# Exercise description
Tally up how many lines in the listing below contain the string "none", and give only the total.

# Material to process

────────────────

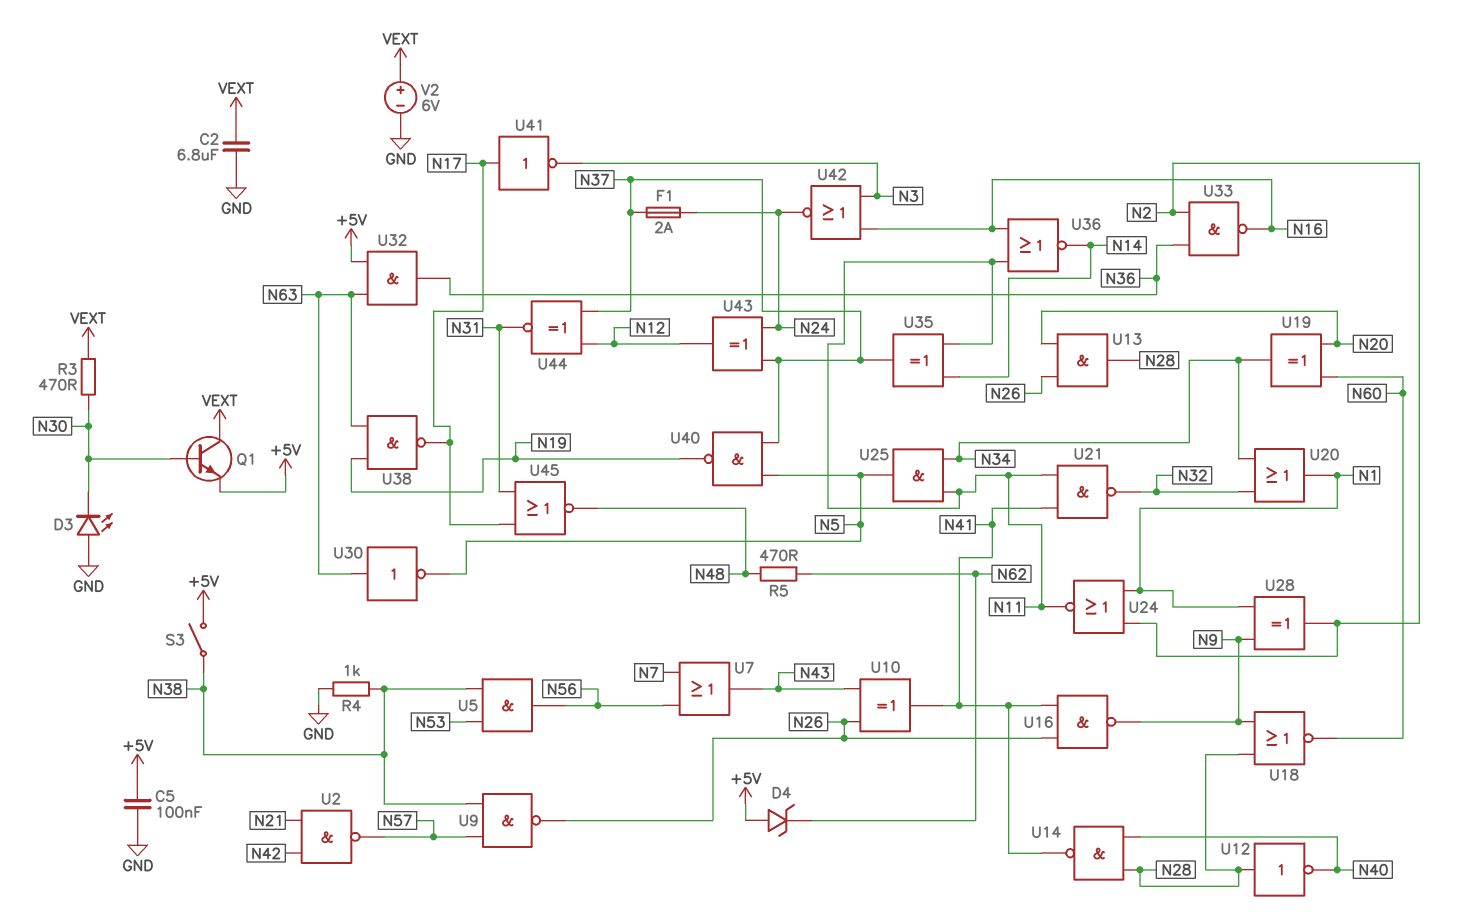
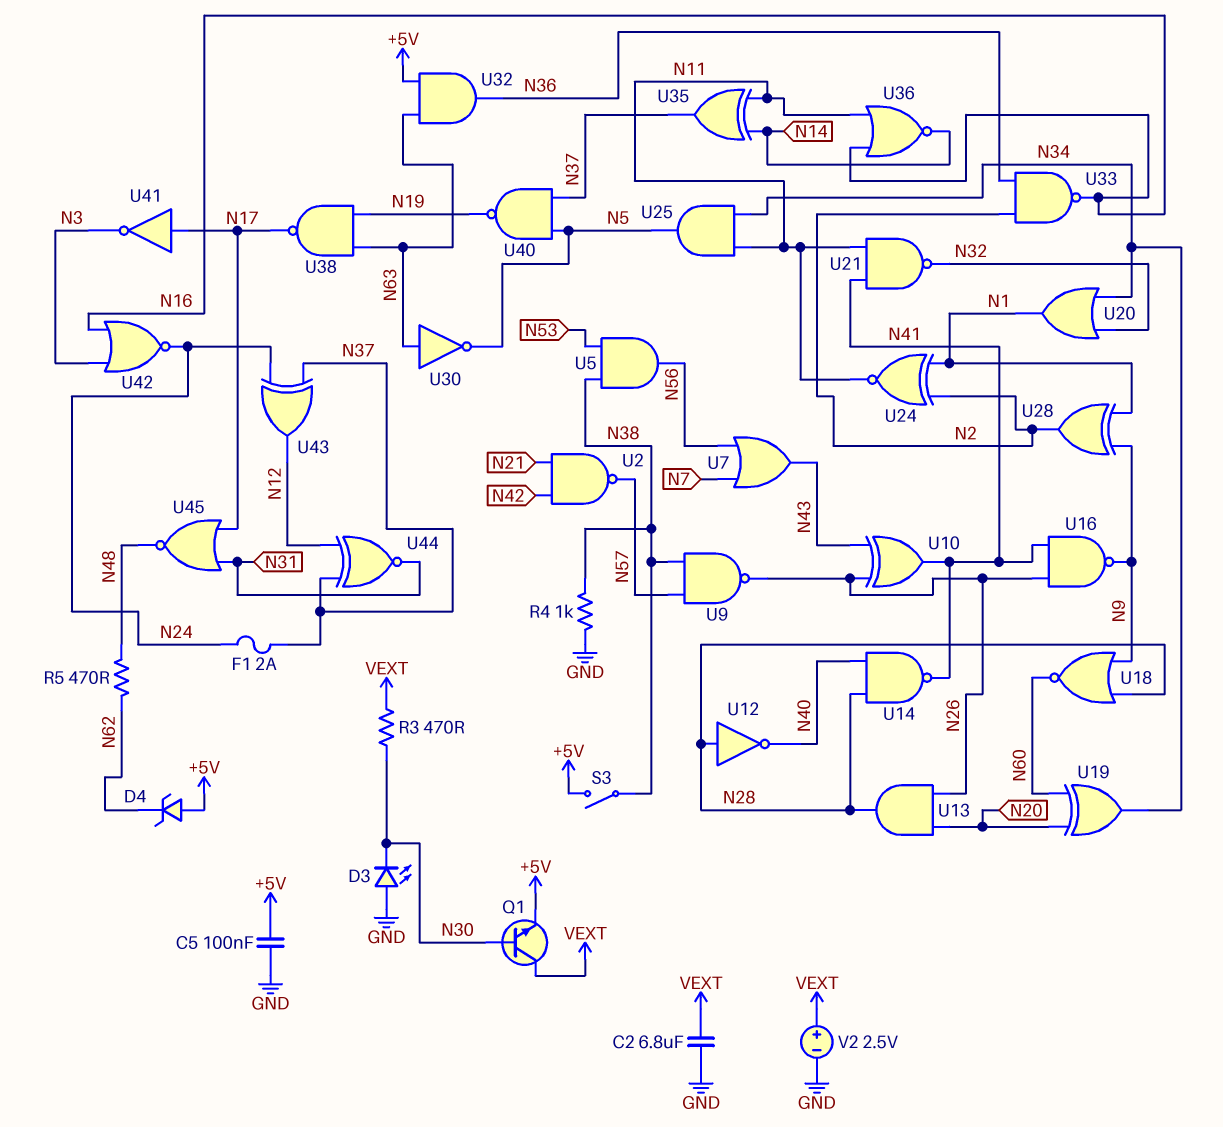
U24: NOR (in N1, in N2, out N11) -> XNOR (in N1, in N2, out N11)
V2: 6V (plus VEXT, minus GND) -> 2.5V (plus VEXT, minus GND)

────────────────

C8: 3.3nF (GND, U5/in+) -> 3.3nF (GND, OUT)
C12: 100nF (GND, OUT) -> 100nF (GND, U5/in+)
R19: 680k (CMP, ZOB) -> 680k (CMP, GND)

────────────────

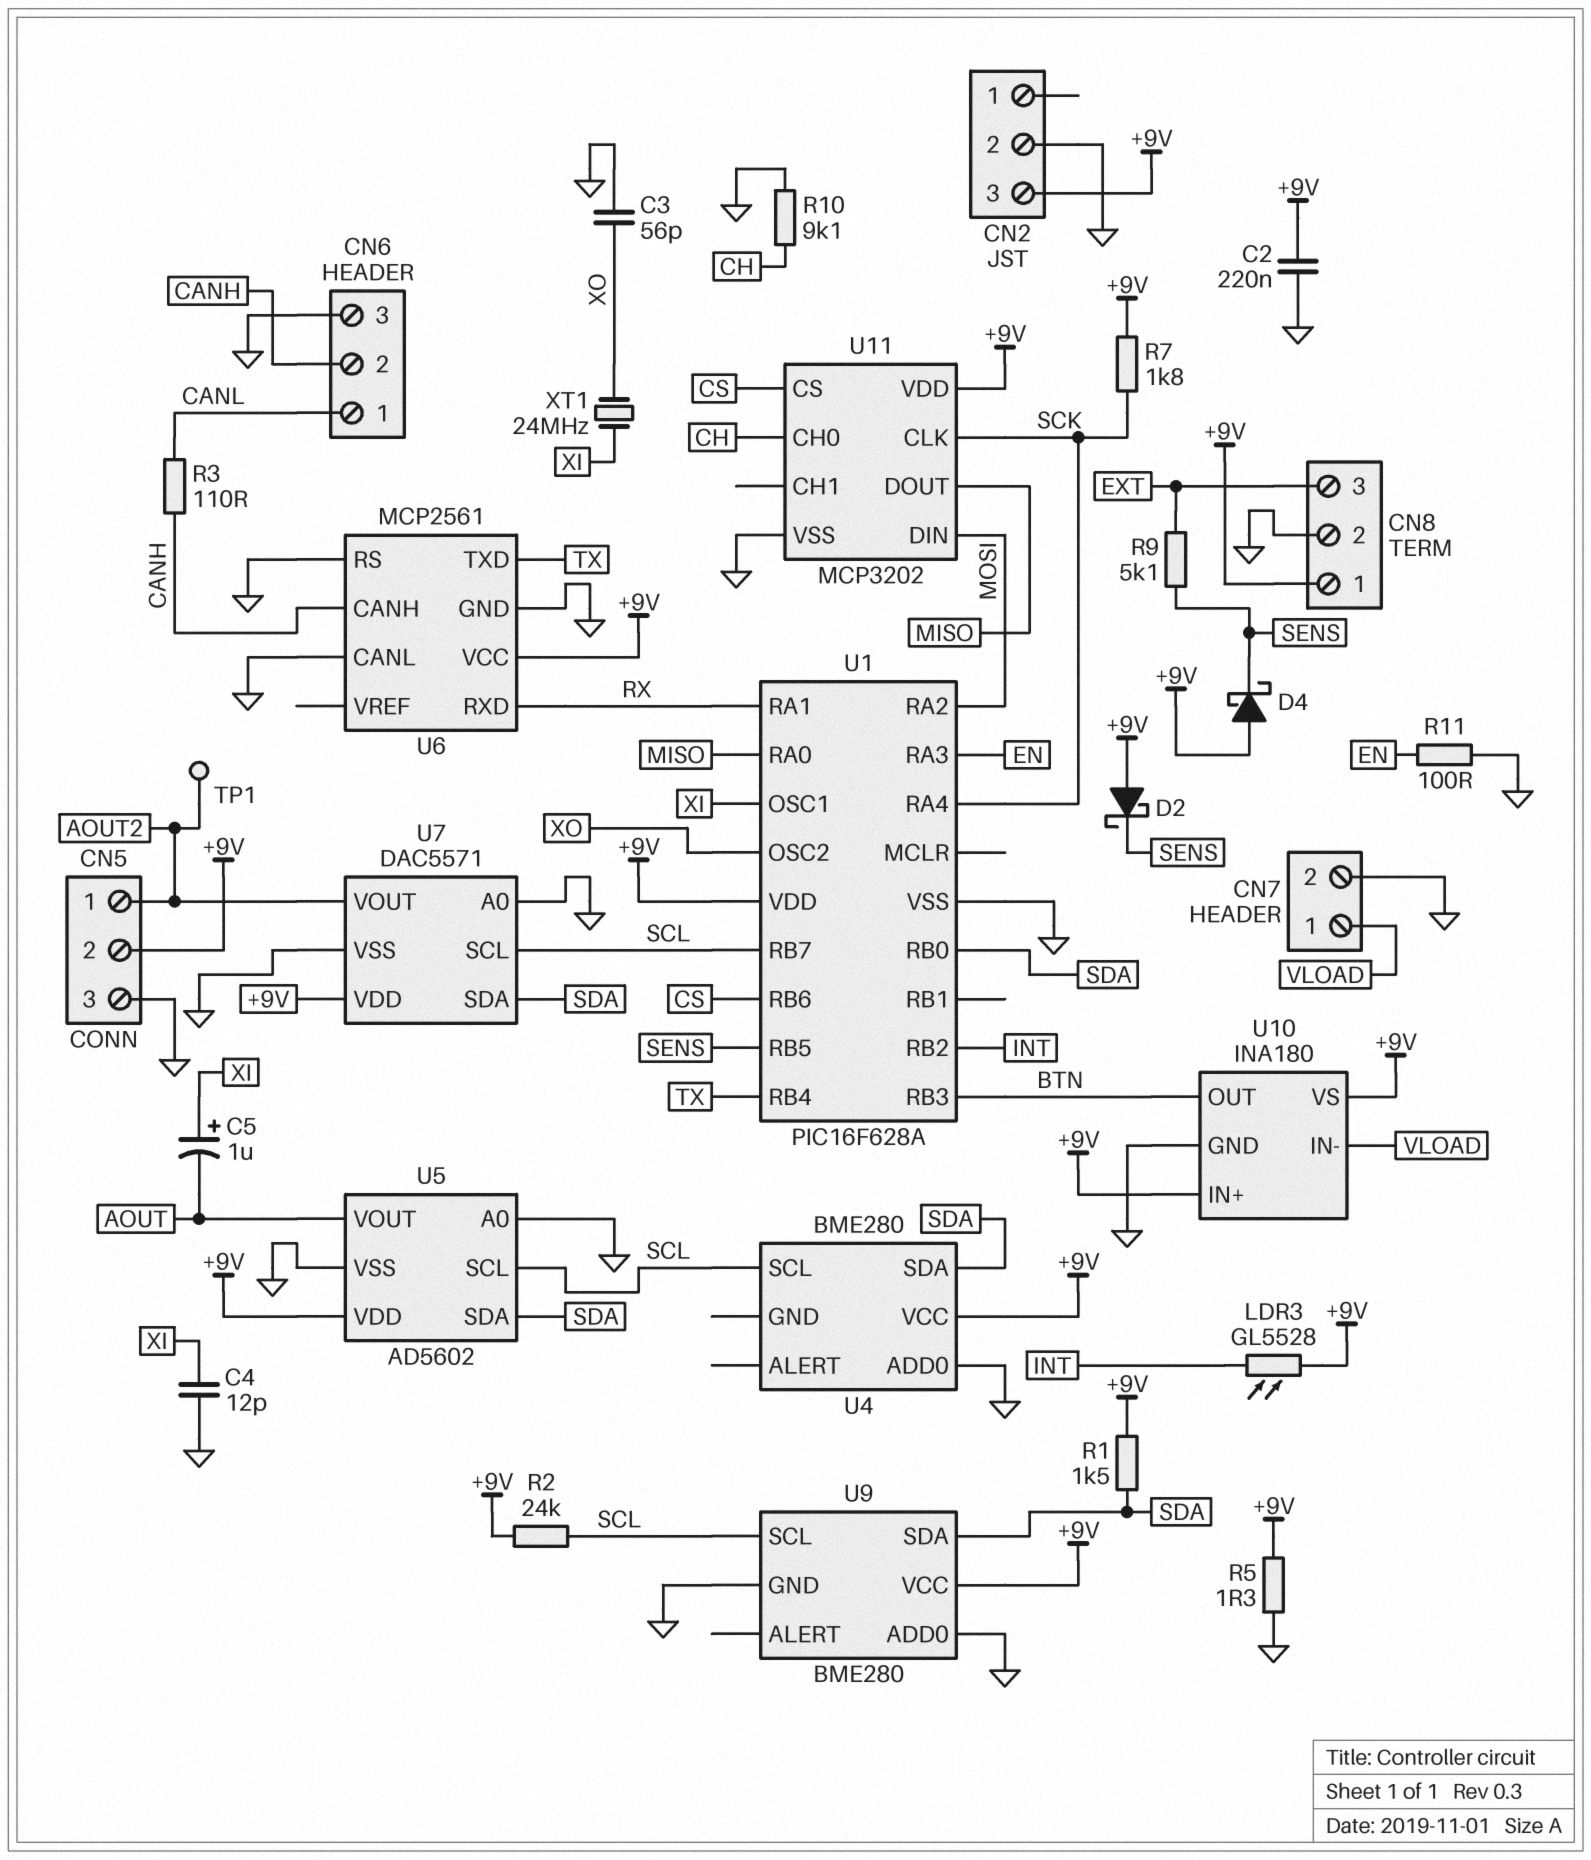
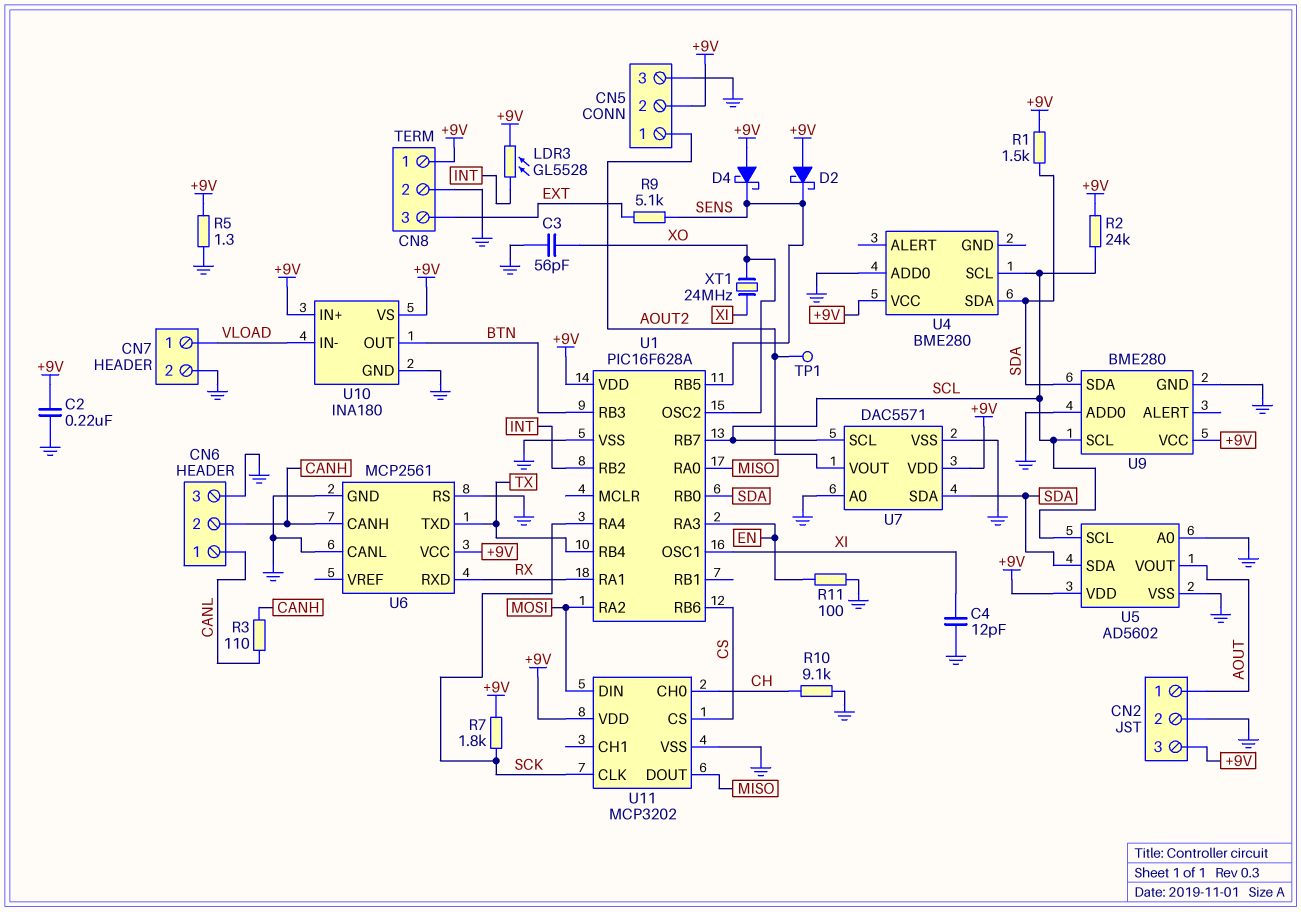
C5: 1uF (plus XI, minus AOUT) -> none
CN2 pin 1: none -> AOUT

────────────────

# Solution
2